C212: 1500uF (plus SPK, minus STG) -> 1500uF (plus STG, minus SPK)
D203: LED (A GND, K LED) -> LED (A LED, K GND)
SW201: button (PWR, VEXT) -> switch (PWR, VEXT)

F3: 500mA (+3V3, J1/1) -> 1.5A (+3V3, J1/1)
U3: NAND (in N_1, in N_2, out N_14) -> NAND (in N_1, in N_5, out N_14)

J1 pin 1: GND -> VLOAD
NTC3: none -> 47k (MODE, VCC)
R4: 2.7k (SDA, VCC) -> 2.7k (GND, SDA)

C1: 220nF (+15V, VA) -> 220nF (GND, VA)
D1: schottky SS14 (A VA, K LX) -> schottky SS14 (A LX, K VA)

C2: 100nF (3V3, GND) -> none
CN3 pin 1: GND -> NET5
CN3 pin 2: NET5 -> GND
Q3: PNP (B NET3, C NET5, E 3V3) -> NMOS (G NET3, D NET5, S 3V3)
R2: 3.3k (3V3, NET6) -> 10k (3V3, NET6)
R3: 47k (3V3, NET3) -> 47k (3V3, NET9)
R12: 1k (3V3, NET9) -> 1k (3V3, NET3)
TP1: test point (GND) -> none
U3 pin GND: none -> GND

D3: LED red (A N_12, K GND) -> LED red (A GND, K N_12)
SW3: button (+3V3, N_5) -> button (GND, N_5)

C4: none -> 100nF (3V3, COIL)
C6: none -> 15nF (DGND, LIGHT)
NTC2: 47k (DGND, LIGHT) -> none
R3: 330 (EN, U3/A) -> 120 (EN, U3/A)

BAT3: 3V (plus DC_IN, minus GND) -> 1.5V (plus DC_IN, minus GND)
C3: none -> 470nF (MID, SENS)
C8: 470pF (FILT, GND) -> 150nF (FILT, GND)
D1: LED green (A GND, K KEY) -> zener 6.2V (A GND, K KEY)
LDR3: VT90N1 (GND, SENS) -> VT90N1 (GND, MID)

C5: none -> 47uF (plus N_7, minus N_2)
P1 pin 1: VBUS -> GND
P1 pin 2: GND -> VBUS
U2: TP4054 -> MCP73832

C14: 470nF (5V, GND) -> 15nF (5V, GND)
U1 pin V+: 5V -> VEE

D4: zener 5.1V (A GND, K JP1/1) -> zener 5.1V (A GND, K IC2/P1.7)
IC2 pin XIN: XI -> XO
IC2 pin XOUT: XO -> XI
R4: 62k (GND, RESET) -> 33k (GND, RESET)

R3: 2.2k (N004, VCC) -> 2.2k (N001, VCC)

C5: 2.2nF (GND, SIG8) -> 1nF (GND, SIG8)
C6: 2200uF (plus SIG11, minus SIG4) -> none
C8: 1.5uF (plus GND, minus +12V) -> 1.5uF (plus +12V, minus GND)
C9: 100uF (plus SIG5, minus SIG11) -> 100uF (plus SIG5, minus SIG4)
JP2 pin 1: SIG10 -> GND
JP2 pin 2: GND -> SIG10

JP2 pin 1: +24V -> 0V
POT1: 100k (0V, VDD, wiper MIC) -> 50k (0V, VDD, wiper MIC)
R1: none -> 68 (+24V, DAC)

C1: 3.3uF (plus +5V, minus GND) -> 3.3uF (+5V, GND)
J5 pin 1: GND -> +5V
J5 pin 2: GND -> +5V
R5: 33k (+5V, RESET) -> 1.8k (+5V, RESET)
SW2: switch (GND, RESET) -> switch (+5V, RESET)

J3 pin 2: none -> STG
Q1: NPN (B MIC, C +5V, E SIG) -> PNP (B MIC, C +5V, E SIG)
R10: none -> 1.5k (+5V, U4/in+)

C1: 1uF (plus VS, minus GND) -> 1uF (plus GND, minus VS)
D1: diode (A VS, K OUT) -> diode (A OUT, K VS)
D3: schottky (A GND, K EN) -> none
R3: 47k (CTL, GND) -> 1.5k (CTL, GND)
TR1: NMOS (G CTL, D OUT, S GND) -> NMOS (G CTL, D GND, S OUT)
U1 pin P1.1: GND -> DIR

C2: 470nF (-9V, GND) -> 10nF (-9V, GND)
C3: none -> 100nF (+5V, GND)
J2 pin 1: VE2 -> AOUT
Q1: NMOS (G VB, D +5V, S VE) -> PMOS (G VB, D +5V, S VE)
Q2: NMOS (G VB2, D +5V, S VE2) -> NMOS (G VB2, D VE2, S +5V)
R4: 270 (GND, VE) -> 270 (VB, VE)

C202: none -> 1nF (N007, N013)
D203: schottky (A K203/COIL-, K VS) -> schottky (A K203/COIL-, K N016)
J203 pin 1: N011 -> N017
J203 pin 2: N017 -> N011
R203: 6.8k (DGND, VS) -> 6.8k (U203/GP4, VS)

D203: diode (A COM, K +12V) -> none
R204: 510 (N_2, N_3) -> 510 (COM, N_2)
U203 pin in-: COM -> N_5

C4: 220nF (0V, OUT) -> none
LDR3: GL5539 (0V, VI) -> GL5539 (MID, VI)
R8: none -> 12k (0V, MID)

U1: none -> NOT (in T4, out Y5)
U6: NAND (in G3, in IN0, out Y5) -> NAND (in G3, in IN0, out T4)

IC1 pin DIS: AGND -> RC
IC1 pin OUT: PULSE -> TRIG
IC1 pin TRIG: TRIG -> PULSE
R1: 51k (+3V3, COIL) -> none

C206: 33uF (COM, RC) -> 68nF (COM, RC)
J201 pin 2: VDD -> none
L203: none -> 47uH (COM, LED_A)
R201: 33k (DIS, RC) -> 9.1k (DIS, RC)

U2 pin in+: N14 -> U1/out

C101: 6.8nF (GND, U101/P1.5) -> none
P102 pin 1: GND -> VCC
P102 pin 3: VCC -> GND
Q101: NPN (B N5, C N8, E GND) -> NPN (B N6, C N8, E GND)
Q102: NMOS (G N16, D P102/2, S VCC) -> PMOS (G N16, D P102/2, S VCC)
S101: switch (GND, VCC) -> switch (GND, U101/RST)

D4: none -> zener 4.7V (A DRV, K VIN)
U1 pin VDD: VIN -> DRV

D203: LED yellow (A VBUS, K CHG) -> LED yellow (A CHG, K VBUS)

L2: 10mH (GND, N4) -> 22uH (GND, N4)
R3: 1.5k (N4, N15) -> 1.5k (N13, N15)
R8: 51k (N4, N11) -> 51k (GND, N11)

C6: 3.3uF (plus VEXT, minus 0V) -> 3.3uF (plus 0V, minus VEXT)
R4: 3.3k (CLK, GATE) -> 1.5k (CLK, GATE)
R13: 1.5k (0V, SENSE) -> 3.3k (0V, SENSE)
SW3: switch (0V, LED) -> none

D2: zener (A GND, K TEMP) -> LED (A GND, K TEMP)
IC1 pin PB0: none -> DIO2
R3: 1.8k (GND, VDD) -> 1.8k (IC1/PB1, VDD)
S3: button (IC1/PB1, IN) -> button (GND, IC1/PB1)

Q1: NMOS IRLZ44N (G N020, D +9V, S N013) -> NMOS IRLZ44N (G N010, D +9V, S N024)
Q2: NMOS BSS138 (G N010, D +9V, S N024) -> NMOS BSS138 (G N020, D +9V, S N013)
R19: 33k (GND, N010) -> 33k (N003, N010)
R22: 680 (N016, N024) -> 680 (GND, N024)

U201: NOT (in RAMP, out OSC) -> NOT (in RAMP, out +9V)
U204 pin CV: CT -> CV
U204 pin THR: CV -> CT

|---|

• YOUR INSTRUCTIONS:
Where the listing above reaches the line that contains "JP2 pin 2: GND -> SIG10", start retyping, and finish with the line that contains "Q1: NPN (B MIC, C"; reproduce those lines exactly and no others.

• OUTPUT FOR THIS TASK:
JP2 pin 2: GND -> SIG10

JP2 pin 1: +24V -> 0V
POT1: 100k (0V, VDD, wiper MIC) -> 50k (0V, VDD, wiper MIC)
R1: none -> 68 (+24V, DAC)

C1: 3.3uF (plus +5V, minus GND) -> 3.3uF (+5V, GND)
J5 pin 1: GND -> +5V
J5 pin 2: GND -> +5V
R5: 33k (+5V, RESET) -> 1.8k (+5V, RESET)
SW2: switch (GND, RESET) -> switch (+5V, RESET)

J3 pin 2: none -> STG
Q1: NPN (B MIC, C +5V, E SIG) -> PNP (B MIC, C +5V, E SIG)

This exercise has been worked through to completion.